#### Dataset records:
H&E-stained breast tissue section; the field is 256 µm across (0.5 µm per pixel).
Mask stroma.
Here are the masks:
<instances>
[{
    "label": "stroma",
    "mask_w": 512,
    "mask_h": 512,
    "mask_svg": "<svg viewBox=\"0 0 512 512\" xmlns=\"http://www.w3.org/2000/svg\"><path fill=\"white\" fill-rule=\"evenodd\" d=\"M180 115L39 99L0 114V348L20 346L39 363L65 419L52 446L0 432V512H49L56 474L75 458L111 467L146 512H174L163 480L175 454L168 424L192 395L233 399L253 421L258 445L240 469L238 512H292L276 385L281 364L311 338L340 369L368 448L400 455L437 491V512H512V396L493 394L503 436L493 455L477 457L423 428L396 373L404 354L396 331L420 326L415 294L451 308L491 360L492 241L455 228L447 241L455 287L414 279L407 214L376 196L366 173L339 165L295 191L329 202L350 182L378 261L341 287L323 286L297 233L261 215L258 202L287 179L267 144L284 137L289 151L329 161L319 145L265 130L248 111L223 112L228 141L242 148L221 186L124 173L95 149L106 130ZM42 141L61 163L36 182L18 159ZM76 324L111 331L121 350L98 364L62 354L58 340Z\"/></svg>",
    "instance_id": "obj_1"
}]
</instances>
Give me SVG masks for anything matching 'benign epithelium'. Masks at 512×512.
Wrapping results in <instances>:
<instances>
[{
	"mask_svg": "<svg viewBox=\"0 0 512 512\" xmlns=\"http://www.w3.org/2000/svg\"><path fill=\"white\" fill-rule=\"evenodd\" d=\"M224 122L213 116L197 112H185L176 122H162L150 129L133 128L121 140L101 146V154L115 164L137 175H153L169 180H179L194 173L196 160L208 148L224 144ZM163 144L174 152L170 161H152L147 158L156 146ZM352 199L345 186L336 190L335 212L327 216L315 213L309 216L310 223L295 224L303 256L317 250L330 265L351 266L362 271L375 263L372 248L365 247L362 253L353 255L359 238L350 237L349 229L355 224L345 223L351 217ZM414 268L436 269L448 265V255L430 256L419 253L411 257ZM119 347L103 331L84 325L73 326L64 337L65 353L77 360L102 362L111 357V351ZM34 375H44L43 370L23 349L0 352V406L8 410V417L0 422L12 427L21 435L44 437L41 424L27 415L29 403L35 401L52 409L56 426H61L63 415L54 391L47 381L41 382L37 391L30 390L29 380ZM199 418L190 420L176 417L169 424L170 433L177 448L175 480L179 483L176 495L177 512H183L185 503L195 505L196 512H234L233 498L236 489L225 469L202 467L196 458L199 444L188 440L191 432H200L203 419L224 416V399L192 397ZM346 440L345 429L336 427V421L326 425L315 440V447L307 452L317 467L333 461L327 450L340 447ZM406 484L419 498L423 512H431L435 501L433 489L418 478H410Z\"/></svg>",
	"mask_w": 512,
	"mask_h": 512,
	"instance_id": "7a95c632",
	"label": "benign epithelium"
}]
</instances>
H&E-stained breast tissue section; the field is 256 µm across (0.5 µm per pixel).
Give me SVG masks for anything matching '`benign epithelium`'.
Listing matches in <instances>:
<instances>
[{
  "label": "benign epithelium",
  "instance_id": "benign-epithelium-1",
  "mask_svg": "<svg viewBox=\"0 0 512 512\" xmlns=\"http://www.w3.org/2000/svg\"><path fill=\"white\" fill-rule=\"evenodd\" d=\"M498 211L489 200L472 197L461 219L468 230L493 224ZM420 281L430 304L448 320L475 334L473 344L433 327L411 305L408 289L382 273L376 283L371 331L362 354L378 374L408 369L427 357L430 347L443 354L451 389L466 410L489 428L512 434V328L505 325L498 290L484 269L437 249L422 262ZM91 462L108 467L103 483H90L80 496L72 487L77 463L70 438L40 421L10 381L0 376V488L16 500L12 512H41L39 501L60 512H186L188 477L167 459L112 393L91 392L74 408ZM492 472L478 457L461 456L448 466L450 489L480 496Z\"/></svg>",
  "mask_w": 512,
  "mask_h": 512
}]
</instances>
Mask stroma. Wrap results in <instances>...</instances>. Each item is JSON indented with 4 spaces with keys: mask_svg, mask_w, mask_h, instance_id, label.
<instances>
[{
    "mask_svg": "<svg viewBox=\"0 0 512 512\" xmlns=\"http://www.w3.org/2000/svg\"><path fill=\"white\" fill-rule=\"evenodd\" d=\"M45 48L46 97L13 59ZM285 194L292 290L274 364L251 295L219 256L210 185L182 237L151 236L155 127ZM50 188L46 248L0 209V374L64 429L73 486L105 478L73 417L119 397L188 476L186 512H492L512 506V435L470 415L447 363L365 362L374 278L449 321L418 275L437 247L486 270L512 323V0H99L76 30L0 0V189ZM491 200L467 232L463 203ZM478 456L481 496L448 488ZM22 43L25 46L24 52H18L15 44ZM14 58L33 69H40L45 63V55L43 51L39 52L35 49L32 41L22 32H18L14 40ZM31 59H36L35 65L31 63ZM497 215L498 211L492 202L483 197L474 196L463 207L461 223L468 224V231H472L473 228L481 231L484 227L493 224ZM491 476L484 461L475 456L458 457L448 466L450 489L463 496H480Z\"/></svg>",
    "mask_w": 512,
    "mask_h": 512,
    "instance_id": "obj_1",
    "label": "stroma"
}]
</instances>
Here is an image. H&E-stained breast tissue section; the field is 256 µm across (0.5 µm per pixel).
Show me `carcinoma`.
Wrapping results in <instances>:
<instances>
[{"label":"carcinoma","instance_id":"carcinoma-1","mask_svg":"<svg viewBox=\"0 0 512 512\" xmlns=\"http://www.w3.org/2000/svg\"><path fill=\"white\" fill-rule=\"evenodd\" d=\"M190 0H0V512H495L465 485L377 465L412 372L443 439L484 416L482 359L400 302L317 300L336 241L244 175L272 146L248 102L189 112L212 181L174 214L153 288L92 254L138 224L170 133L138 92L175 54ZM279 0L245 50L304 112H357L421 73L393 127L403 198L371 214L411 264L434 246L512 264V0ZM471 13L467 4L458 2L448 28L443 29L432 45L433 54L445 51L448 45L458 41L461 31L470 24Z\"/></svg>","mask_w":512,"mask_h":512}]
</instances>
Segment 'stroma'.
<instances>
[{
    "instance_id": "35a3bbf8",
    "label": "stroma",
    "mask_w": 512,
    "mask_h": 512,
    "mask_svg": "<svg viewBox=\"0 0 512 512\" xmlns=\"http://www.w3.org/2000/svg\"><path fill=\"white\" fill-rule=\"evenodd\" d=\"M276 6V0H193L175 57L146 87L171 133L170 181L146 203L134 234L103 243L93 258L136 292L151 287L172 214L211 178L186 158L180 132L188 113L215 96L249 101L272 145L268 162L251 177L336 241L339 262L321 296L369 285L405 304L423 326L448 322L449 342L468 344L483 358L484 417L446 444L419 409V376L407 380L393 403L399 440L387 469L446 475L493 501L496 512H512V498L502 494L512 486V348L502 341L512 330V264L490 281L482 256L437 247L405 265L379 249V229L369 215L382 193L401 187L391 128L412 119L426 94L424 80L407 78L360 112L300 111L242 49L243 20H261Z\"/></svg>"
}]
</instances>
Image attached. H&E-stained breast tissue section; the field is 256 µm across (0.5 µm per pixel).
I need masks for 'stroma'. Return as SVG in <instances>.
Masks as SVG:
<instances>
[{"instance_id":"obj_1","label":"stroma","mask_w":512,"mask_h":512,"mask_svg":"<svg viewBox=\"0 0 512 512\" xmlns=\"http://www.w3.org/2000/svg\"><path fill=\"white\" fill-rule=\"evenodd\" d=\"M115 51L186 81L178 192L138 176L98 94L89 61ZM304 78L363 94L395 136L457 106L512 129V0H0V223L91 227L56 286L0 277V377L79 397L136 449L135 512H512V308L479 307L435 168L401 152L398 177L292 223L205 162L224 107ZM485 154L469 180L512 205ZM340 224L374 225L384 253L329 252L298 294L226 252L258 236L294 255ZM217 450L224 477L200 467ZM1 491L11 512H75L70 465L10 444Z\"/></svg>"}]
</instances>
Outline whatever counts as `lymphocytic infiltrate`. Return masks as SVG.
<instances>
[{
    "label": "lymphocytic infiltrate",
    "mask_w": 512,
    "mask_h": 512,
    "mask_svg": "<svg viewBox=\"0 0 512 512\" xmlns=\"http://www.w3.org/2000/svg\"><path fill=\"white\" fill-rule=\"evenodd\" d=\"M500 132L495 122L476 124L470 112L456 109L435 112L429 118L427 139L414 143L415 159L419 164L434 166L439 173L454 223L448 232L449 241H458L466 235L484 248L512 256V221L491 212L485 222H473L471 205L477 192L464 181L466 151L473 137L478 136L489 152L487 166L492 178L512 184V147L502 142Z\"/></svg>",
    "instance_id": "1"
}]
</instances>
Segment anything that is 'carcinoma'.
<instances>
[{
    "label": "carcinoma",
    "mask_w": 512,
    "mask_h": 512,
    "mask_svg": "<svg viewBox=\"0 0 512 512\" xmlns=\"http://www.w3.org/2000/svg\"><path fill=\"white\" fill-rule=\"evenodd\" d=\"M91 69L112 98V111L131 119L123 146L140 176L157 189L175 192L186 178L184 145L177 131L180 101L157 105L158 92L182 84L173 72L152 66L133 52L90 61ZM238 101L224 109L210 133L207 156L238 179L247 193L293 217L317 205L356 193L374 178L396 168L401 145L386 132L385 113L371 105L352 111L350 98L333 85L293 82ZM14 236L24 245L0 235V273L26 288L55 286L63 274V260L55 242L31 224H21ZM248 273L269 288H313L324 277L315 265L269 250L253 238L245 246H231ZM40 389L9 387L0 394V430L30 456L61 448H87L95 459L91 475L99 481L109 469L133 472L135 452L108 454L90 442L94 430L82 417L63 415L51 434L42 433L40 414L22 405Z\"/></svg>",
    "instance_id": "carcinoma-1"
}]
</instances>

#### Stated task:
Above are some lines. Repeat exactly, and only, those from the line that has "Segment 'stroma'." through the line that has "Image attached. H&E-stained".

#### Output of the exercise:
Segment 'stroma'.
<instances>
[{
    "instance_id": "35a3bbf8",
    "label": "stroma",
    "mask_w": 512,
    "mask_h": 512,
    "mask_svg": "<svg viewBox=\"0 0 512 512\" xmlns=\"http://www.w3.org/2000/svg\"><path fill=\"white\" fill-rule=\"evenodd\" d=\"M276 6V0H193L175 57L146 87L171 133L170 181L146 203L134 234L103 243L93 258L136 292L151 287L172 214L211 178L186 158L180 132L188 113L215 96L249 101L272 145L268 162L251 177L336 241L339 262L321 296L369 285L405 304L423 326L448 322L449 342L468 344L483 358L484 417L446 444L419 409V376L407 380L393 403L399 440L387 469L446 475L493 501L496 512H512V498L502 494L512 486V348L502 341L512 330V264L490 281L482 256L437 247L405 265L379 249V229L369 215L382 193L401 187L391 128L412 119L426 94L424 80L407 78L360 112L300 111L242 49L243 20H261Z\"/></svg>"
}]
</instances>
Image attached. H&E-stained breast tissue section; the field is 256 µm across (0.5 µm per pixel).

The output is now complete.